Aim of the task
In the entries below, find each line with the word "none" and return it.

(Extracted records begins)

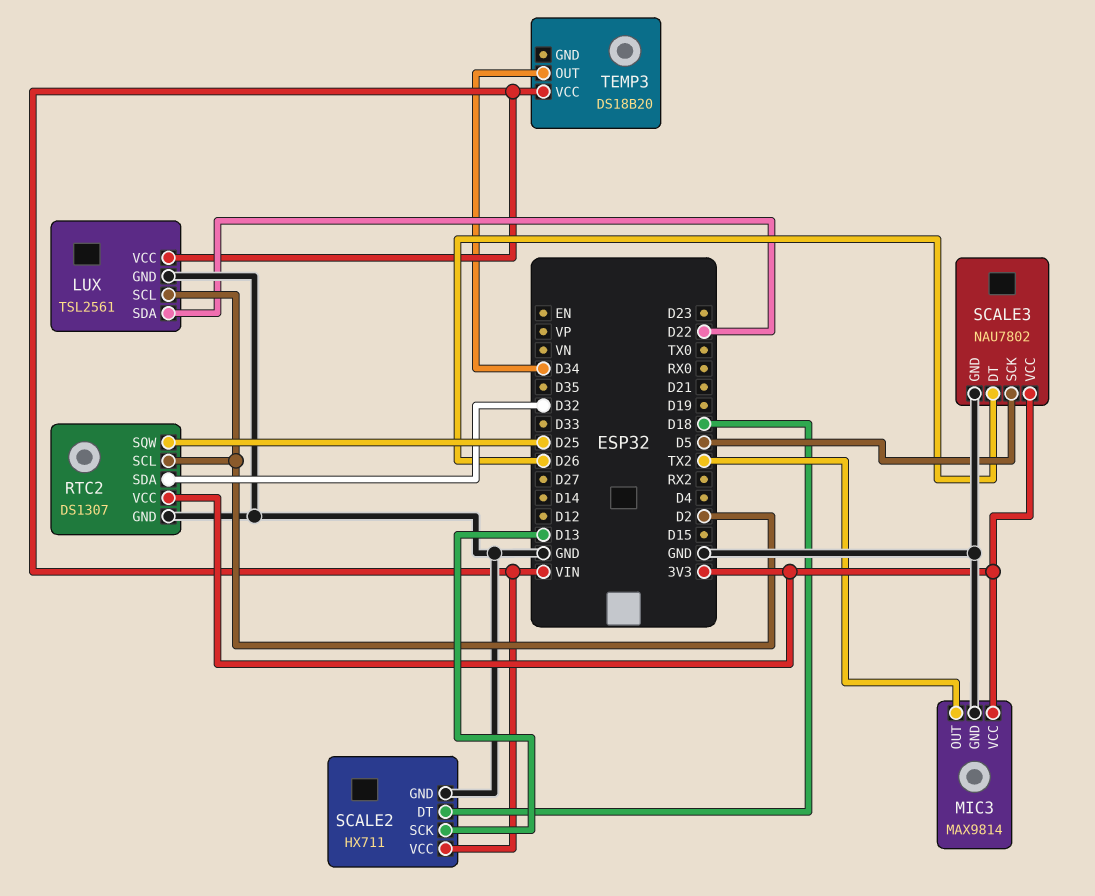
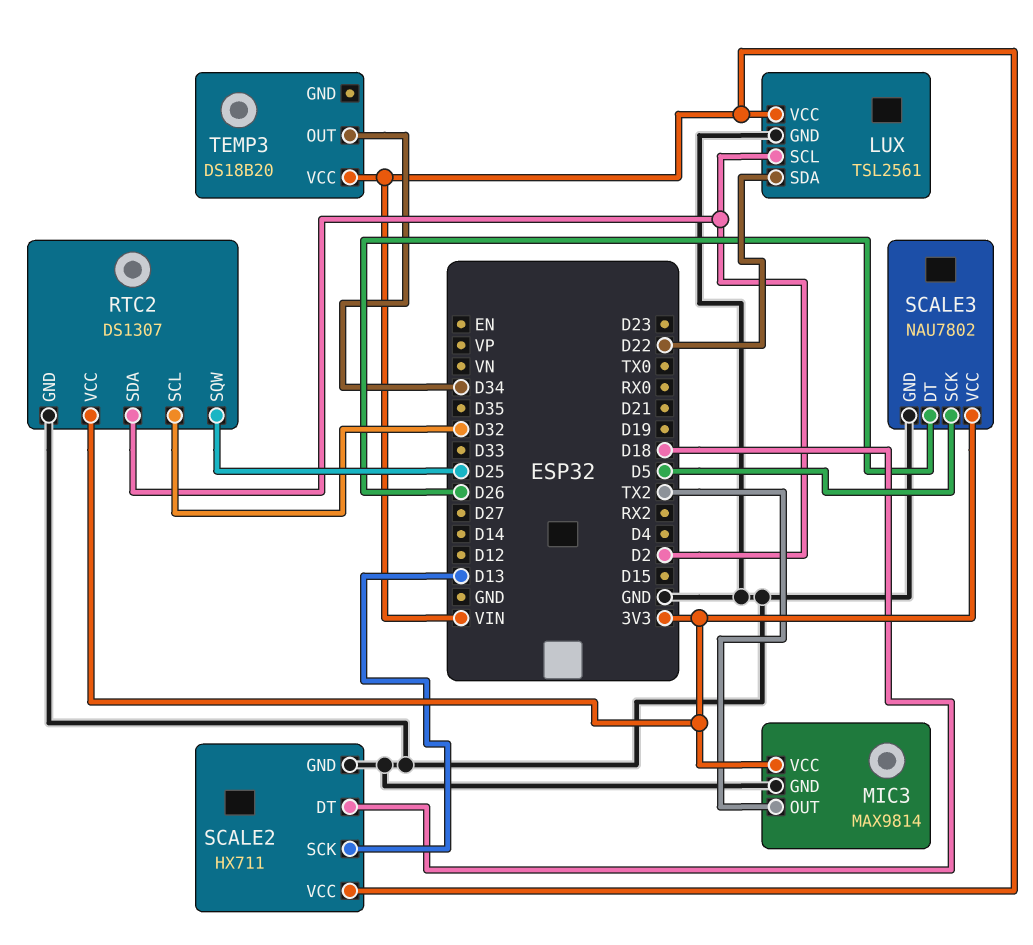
RTC2 pin SCL: D2 -> D32
RTC2 pin SDA: D32 -> D2

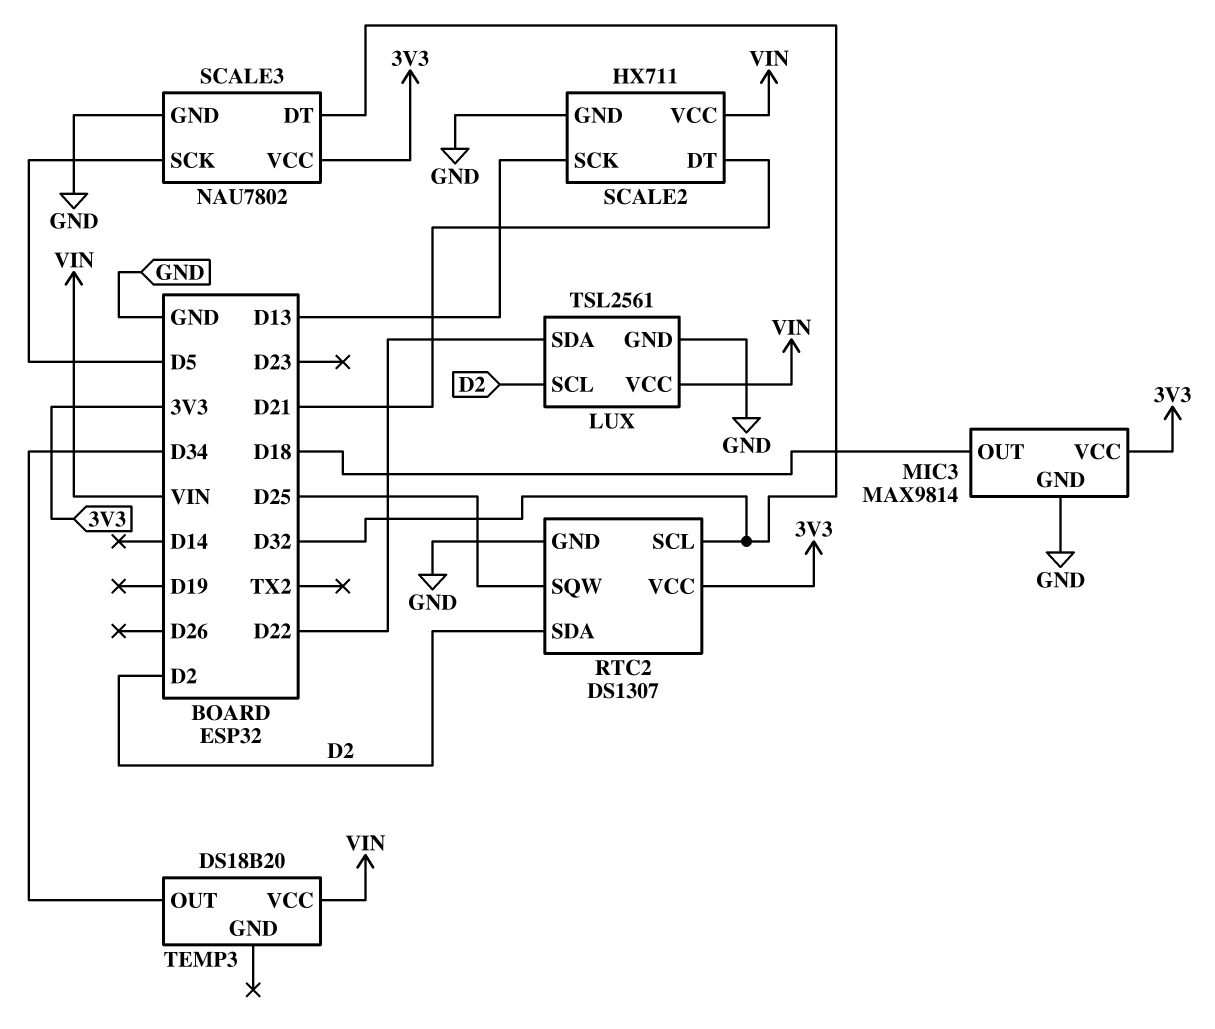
MIC3 pin OUT: TX2 -> D18
SCALE2 pin DT: D18 -> D21
SCALE3 pin DT: D26 -> D32

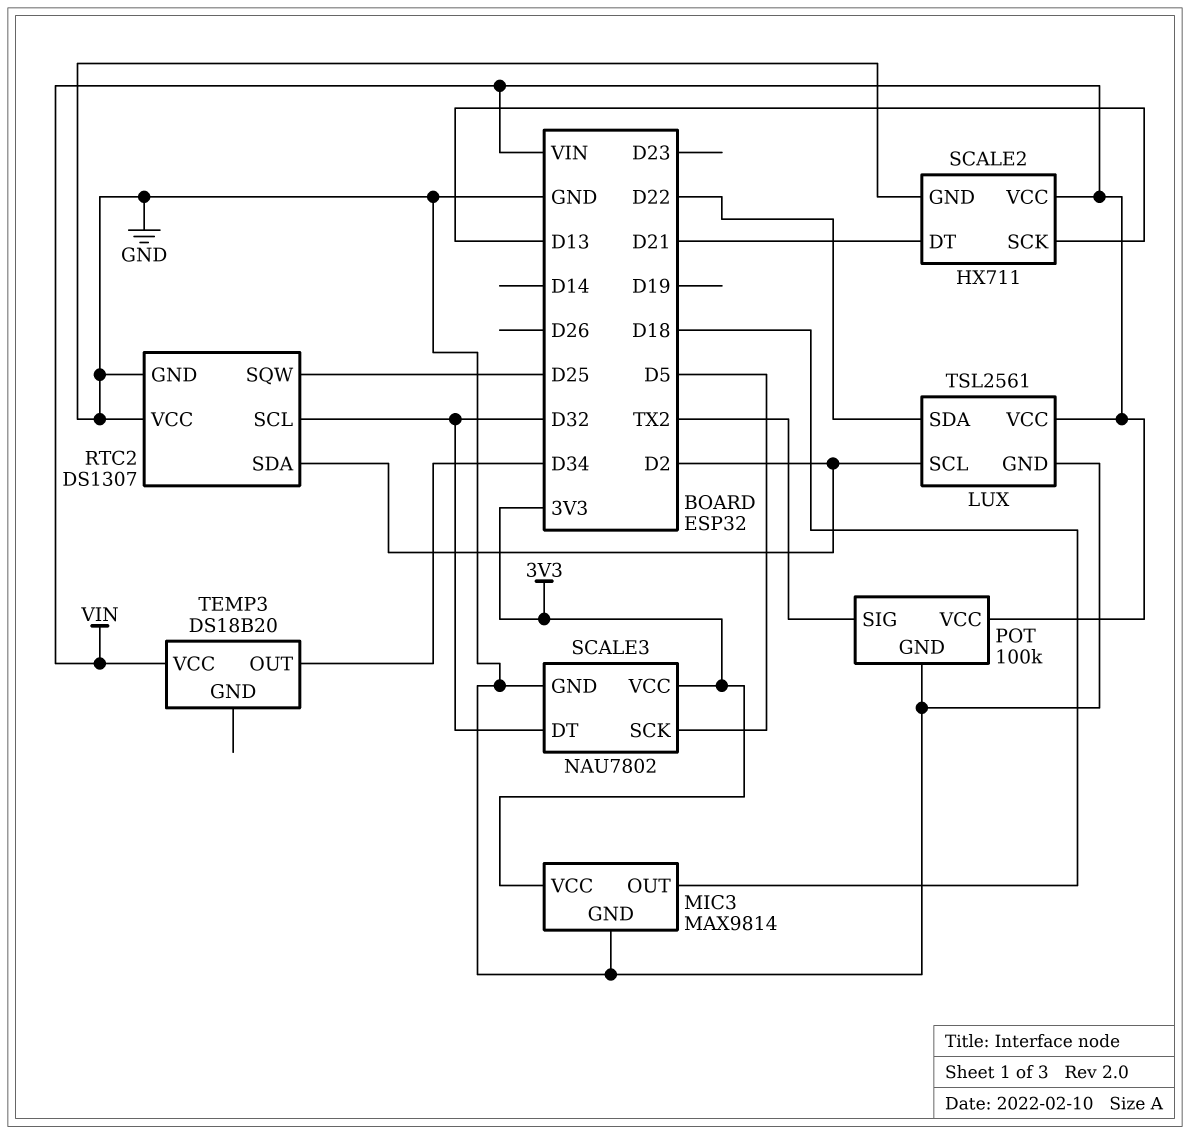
POT: none -> 100k
POT pin GND: none -> GND
POT pin SIG: none -> TX2
POT pin VCC: none -> VIN
RTC2 pin VCC: 3V3 -> GND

(Extracted records ends)

Expected output
POT: none -> 100k
POT pin GND: none -> GND
POT pin SIG: none -> TX2
POT pin VCC: none -> VIN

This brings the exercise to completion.